- **Source records**:
== Segment start ==
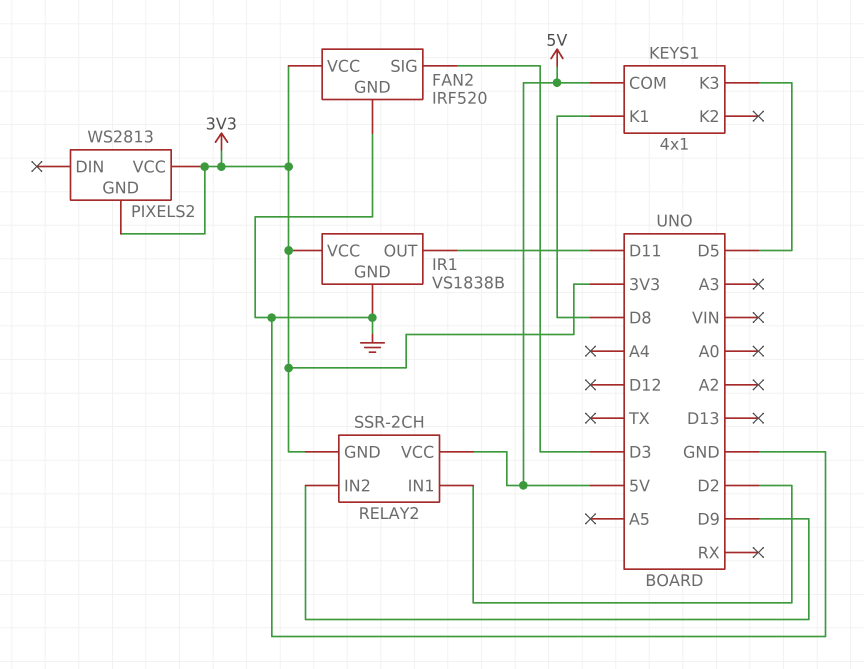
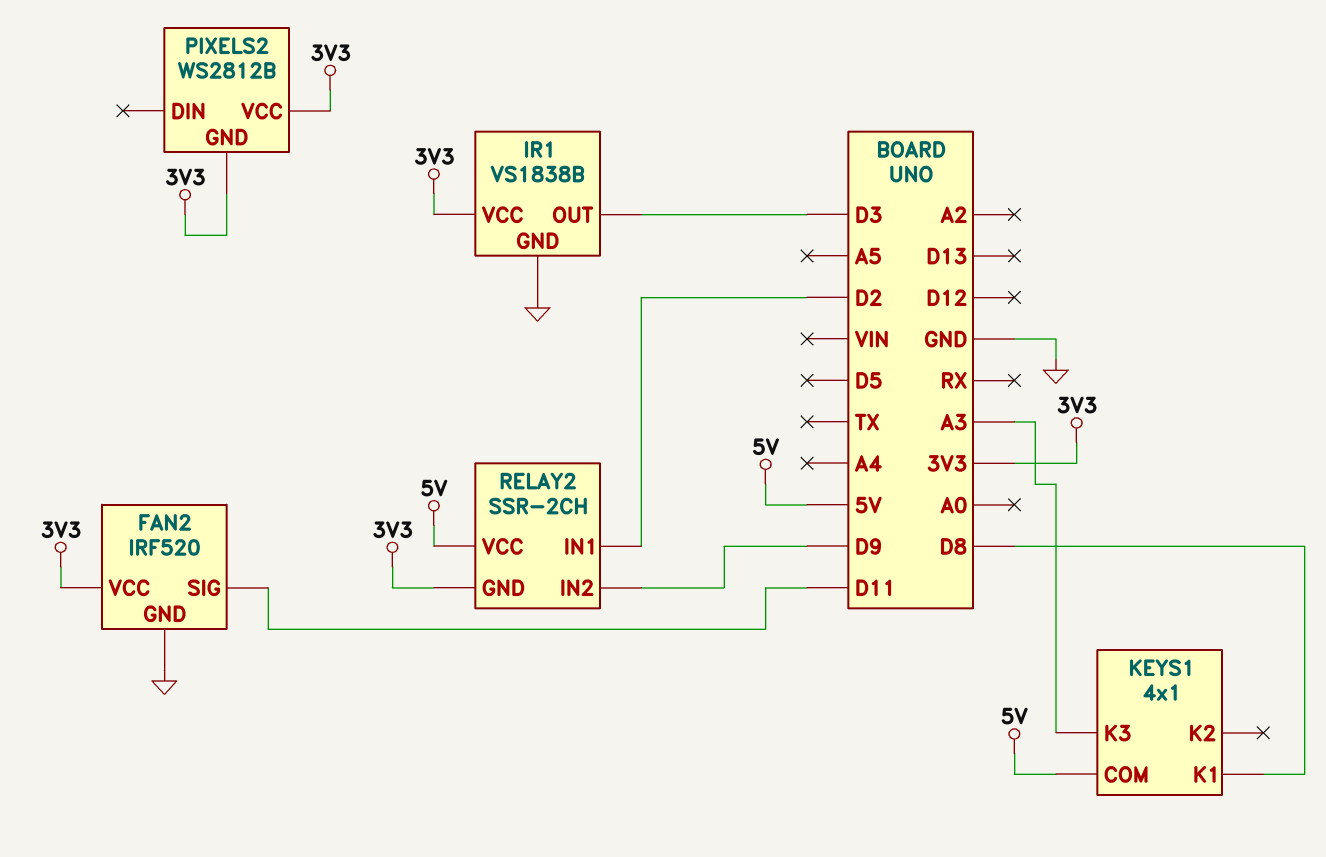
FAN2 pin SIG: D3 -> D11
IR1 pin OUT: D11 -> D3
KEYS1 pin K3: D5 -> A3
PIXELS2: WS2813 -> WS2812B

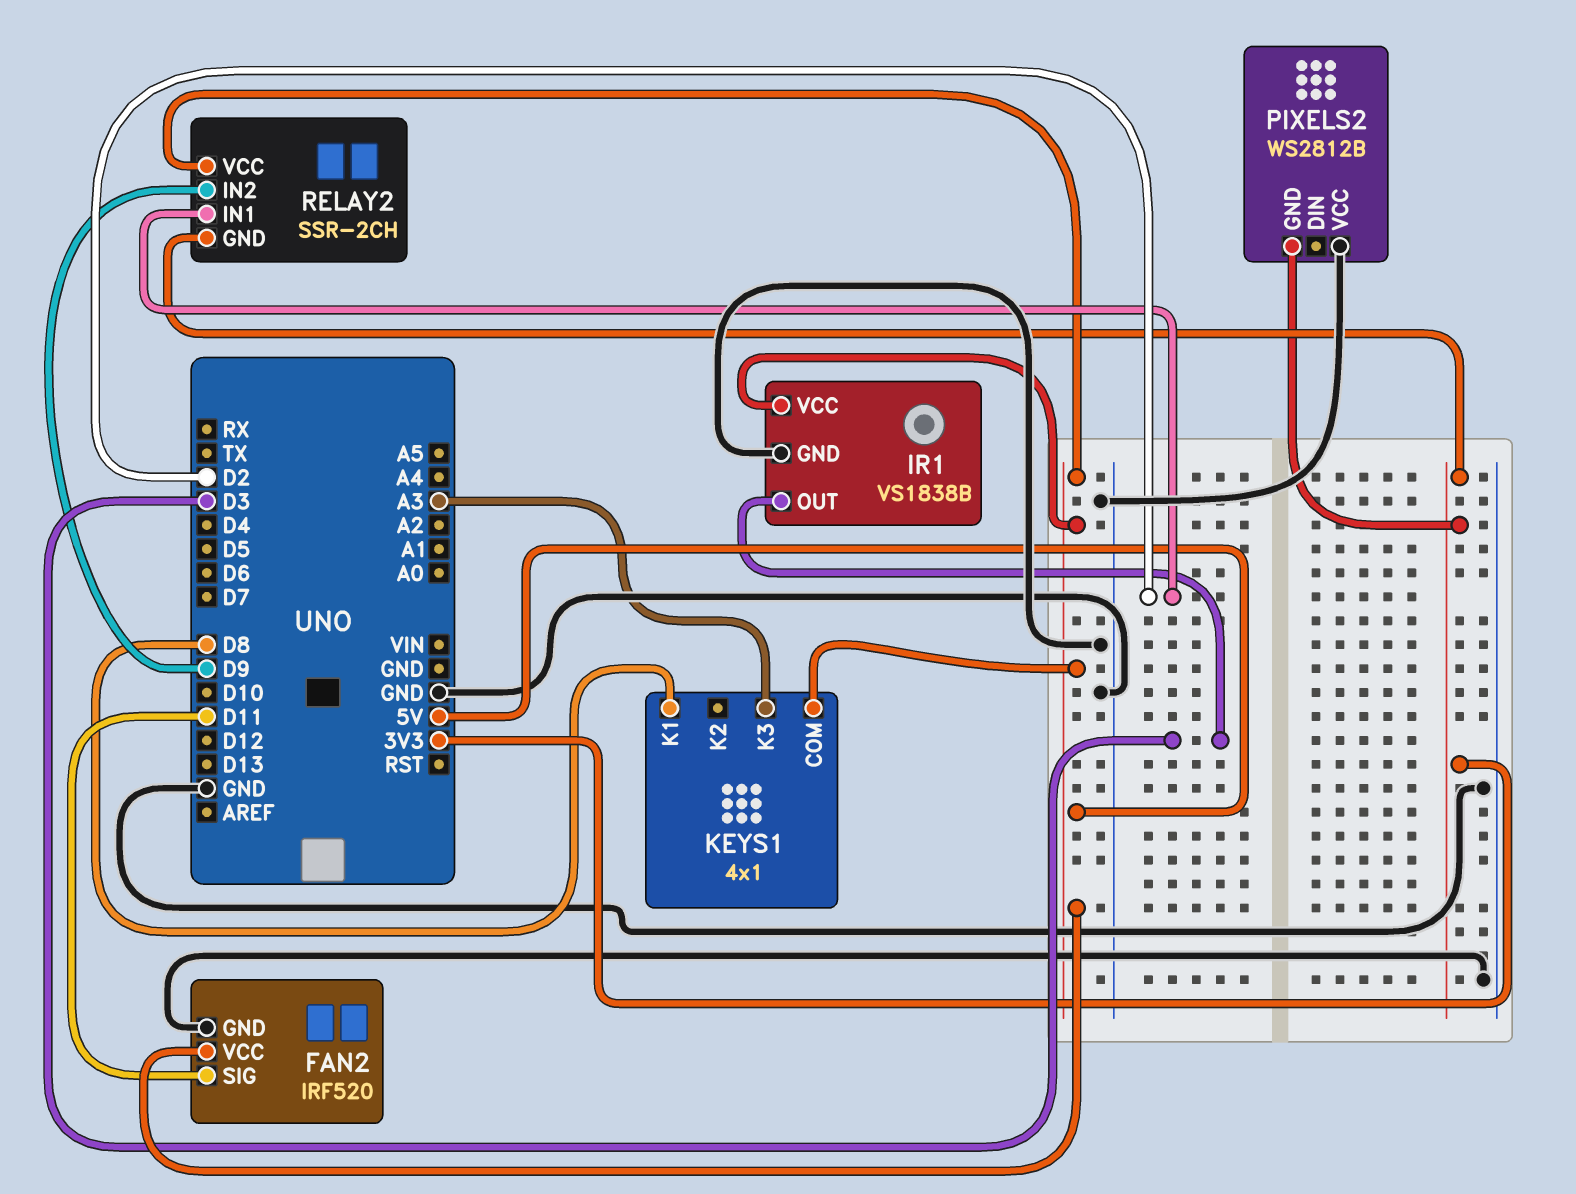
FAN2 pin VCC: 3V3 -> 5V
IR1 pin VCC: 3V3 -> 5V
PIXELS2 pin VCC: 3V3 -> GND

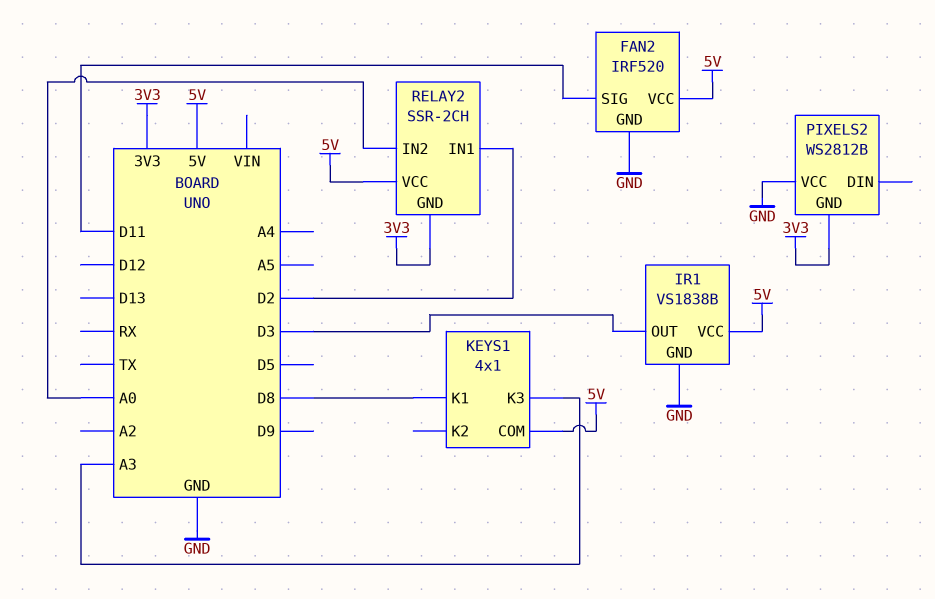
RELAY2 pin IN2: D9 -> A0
== Segment end ==
- **REQUIRED WORK**: The records must be restated word for word, apart from any images.

- **ANSWER TO THIS PROBLEM**:
FAN2 pin SIG: D3 -> D11
IR1 pin OUT: D11 -> D3
KEYS1 pin K3: D5 -> A3
PIXELS2: WS2813 -> WS2812B

FAN2 pin VCC: 3V3 -> 5V
IR1 pin VCC: 3V3 -> 5V
PIXELS2 pin VCC: 3V3 -> GND

RELAY2 pin IN2: D9 -> A0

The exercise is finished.